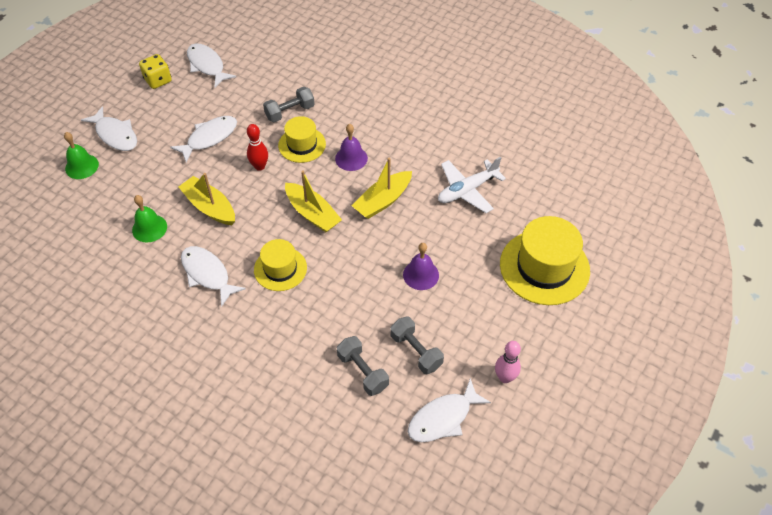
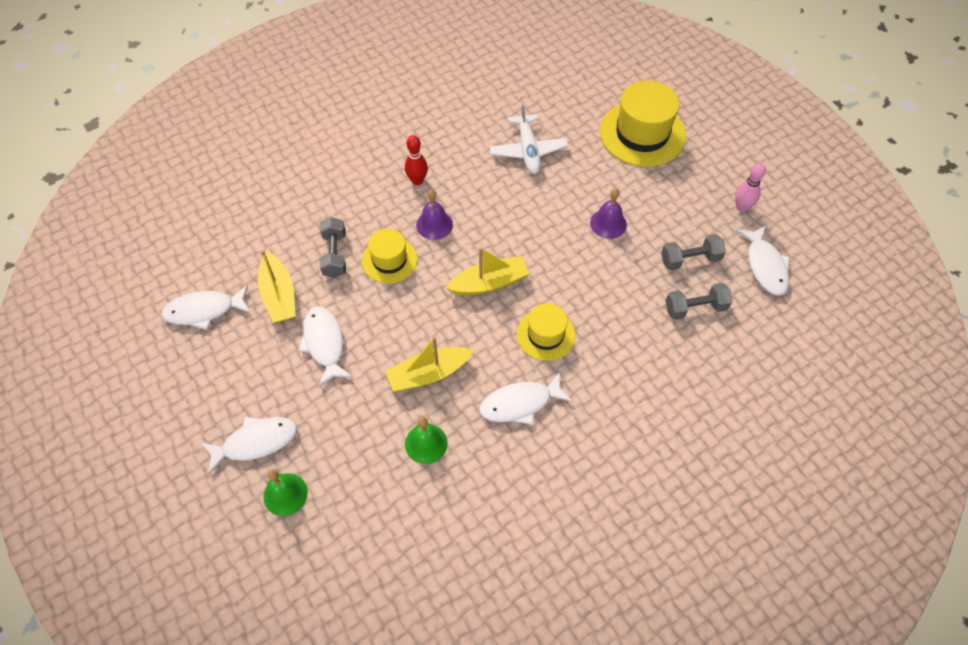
camera: 65 degrees left, 5 degrees up
(158, 80) = (192, 370): yellow dice -> none
(259, 166) = (397, 308): red bowling pin -> red bowling pin (417, 180)
(383, 201) = (505, 219): yellow boat -> yellow boat (279, 295)

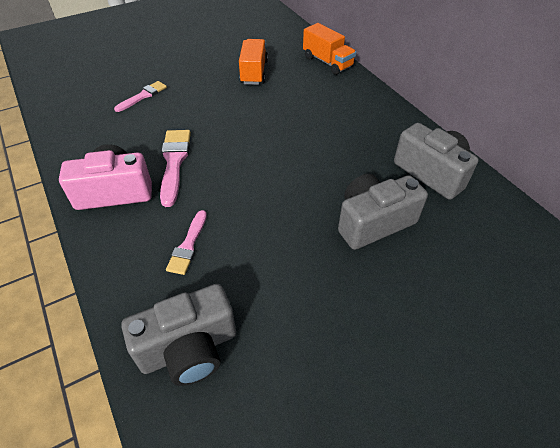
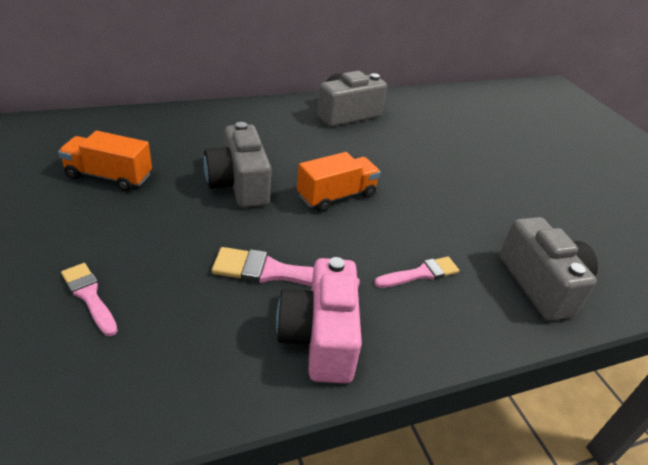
camera: 85 degrees left, 10 degrees down
(188, 245) = (420, 273): pink brush -> pink brush turned 45 degrees counterclockwise
(327, 62) = (131, 120): orange truck -> orange truck (336, 196)
(373, 222) = (399, 156): grey camera -> grey camera (239, 185)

━━━

Your task: Read each line of the material, and wherever the word "yellow" turns up, copy that line.

Answer to the exercise:
(158, 80) = (192, 370): yellow dice -> none
(383, 201) = (505, 219): yellow boat -> yellow boat (279, 295)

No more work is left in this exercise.